*Requirement*
Say how many lines in the records include the string "grey", adding no other words.

*Information given*

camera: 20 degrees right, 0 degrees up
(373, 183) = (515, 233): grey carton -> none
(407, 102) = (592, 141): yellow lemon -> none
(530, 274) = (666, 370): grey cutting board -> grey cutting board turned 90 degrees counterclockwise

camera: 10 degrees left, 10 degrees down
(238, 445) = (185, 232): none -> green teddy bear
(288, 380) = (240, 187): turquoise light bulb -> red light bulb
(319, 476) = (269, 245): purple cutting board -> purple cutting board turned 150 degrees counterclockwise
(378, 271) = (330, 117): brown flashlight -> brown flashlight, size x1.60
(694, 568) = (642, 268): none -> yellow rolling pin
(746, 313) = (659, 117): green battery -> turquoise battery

==

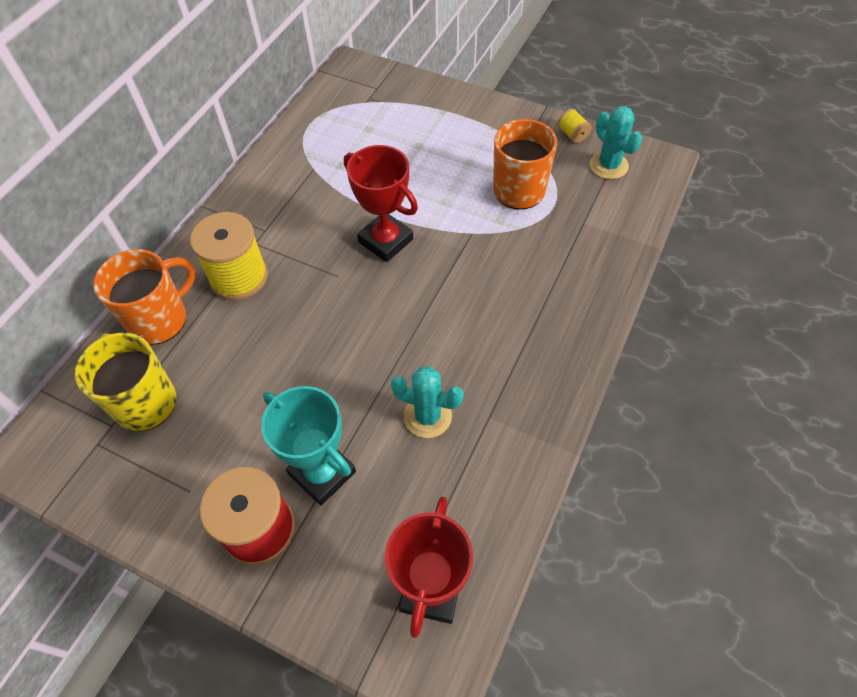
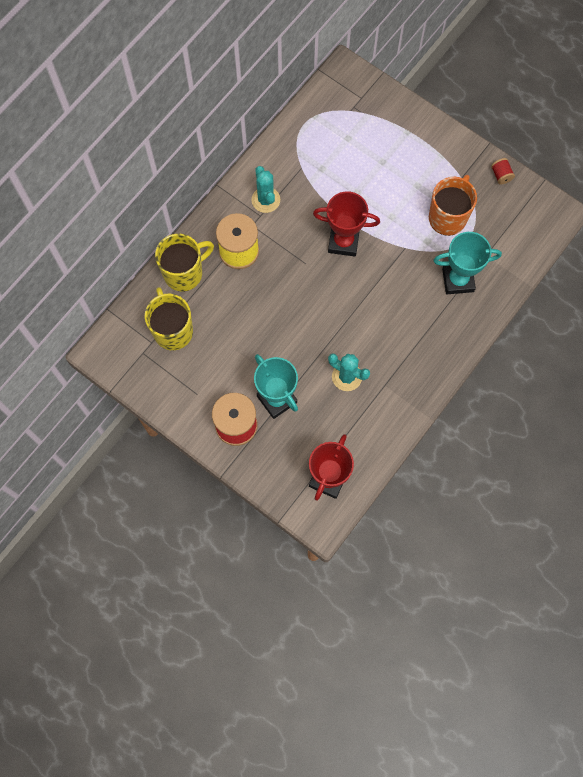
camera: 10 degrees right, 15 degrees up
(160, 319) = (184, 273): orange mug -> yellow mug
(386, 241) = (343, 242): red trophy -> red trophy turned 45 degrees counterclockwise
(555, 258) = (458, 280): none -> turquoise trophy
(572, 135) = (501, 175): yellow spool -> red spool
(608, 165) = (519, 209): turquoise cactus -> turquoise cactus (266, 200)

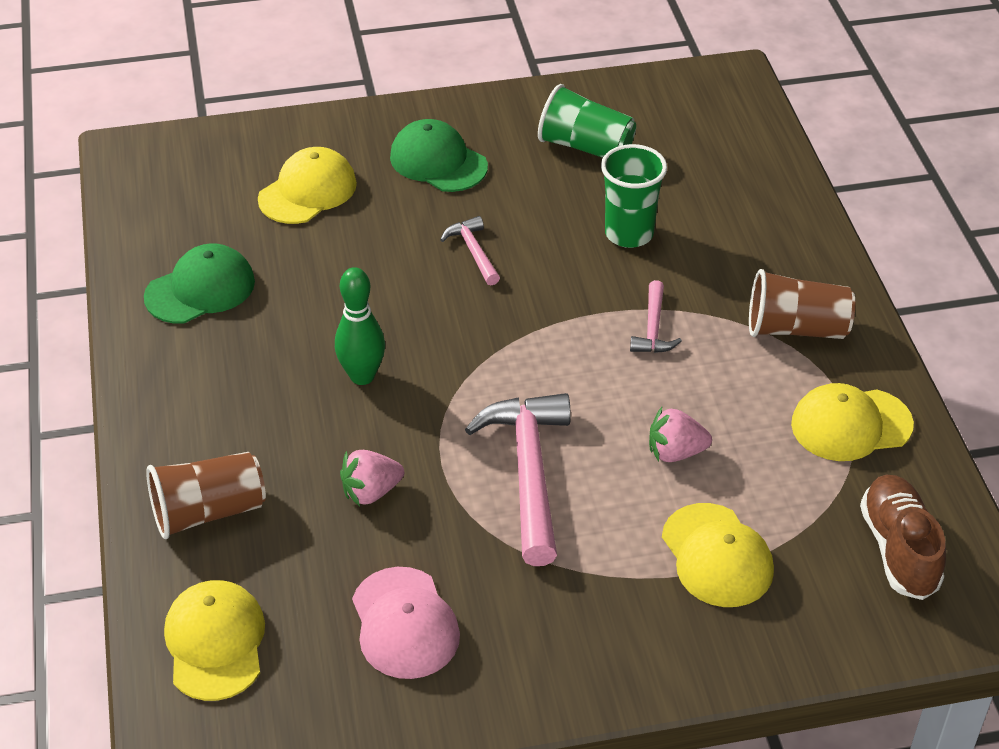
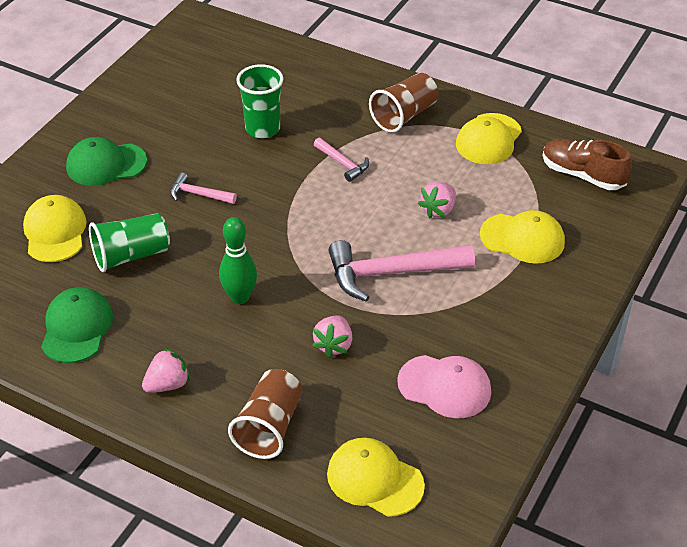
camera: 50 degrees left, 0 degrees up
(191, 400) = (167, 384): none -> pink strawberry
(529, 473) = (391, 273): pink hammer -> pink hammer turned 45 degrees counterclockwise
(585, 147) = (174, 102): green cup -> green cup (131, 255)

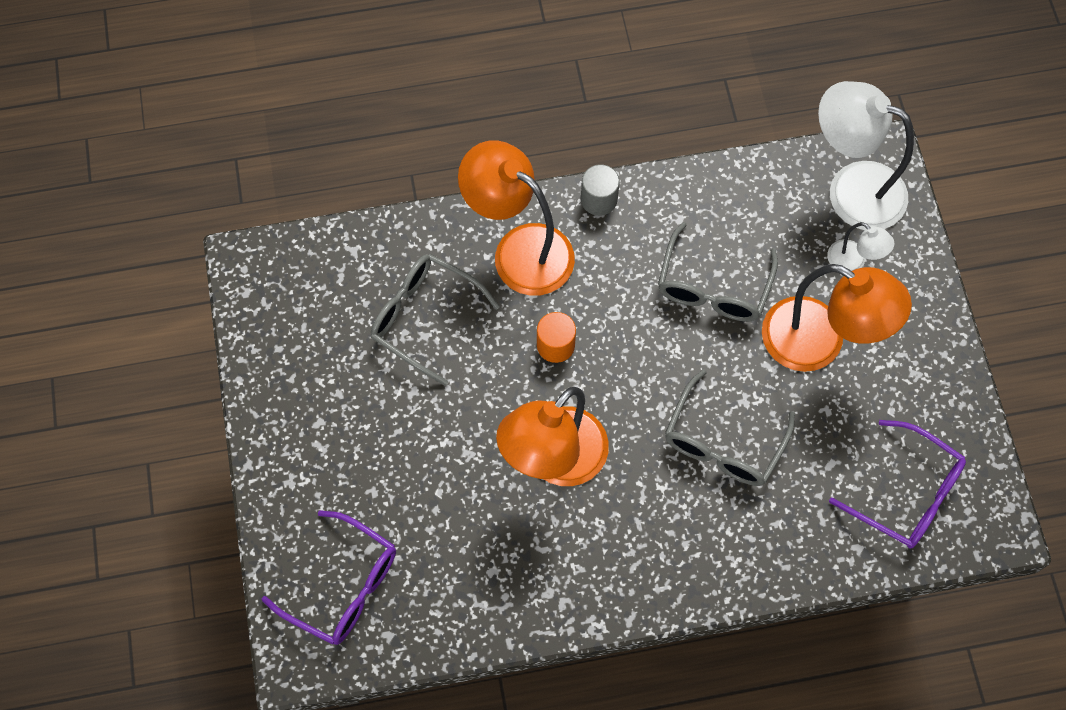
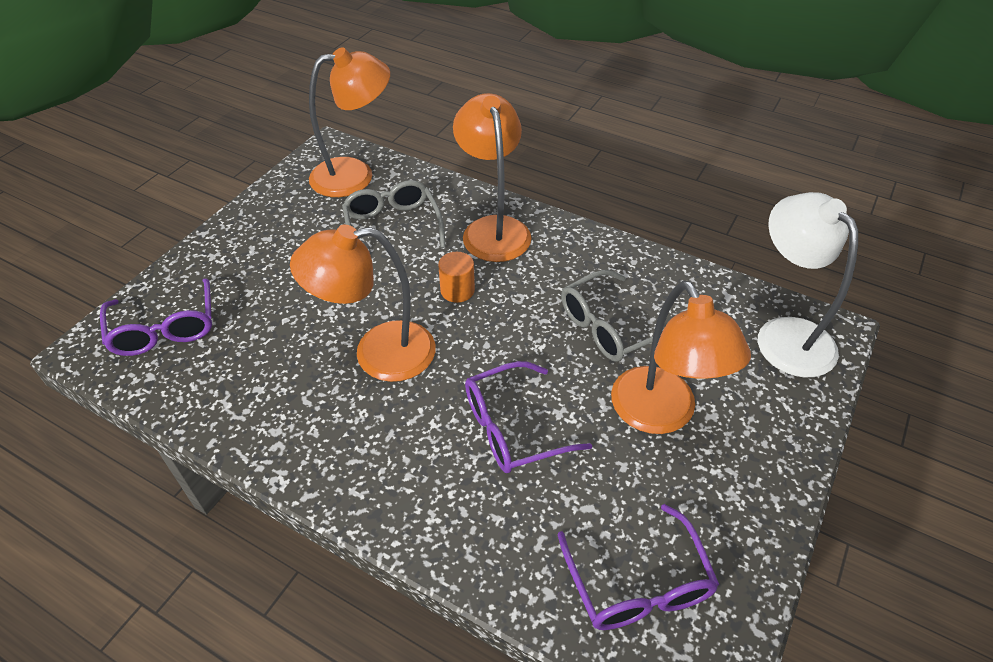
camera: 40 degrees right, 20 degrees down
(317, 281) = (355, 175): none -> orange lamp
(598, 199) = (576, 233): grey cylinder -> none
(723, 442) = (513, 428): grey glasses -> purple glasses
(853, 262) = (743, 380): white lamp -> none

*Answer space*
4